__Task prompt__:
Leaving all pictures aside, write out the records below precisely as given.
Segment Start: Data for analysis
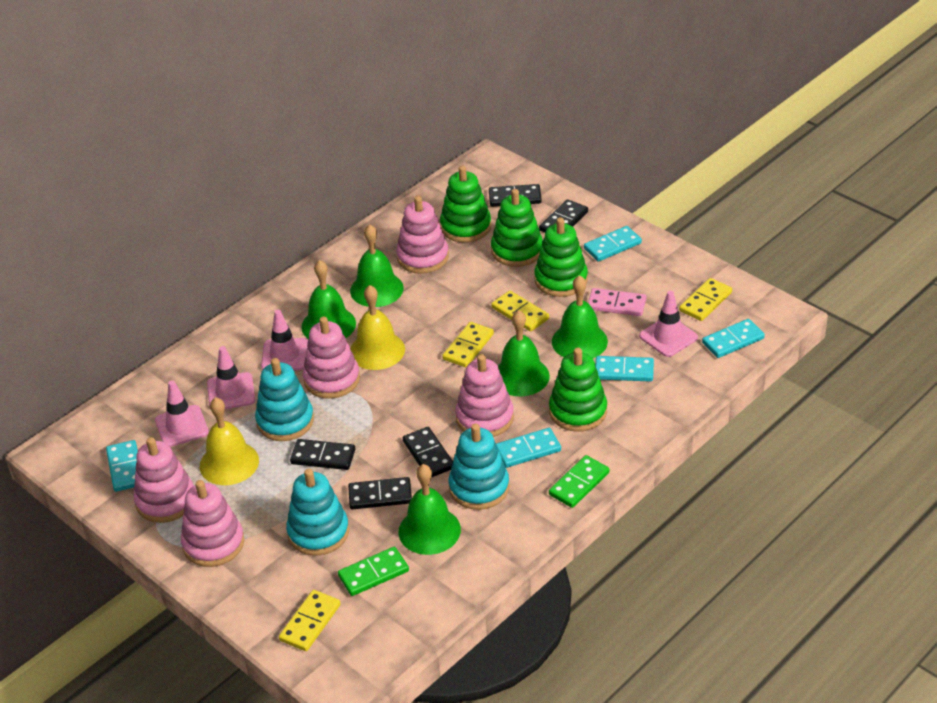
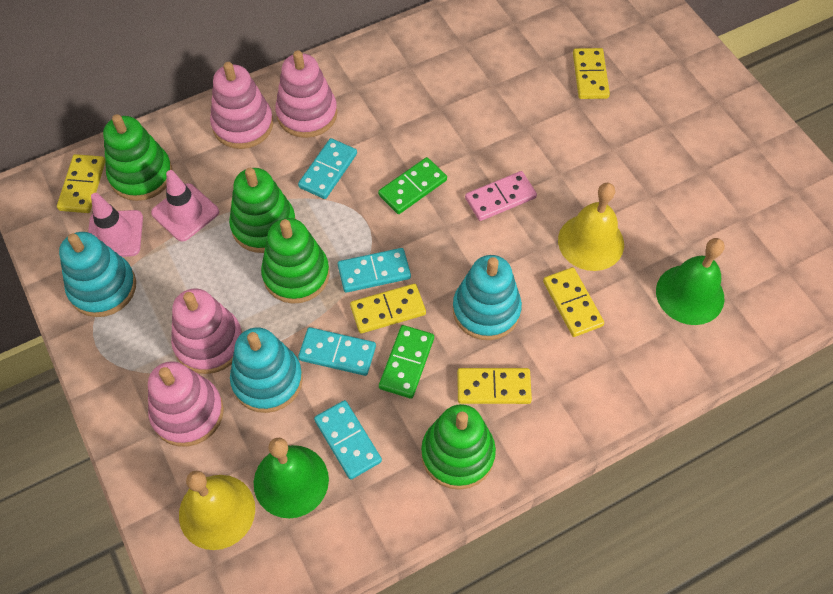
black domino: 5 -> 0
green bell: 5 -> 2
pink stacking toy: 5 -> 4
pink traffic cone: 4 -> 2
turquoise domino: 5 -> 4
yellow domino: 4 -> 5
Segment End: Data for analysis
__Exercise answer__:
black domino: 5 -> 0
green bell: 5 -> 2
pink stacking toy: 5 -> 4
pink traffic cone: 4 -> 2
turquoise domino: 5 -> 4
yellow domino: 4 -> 5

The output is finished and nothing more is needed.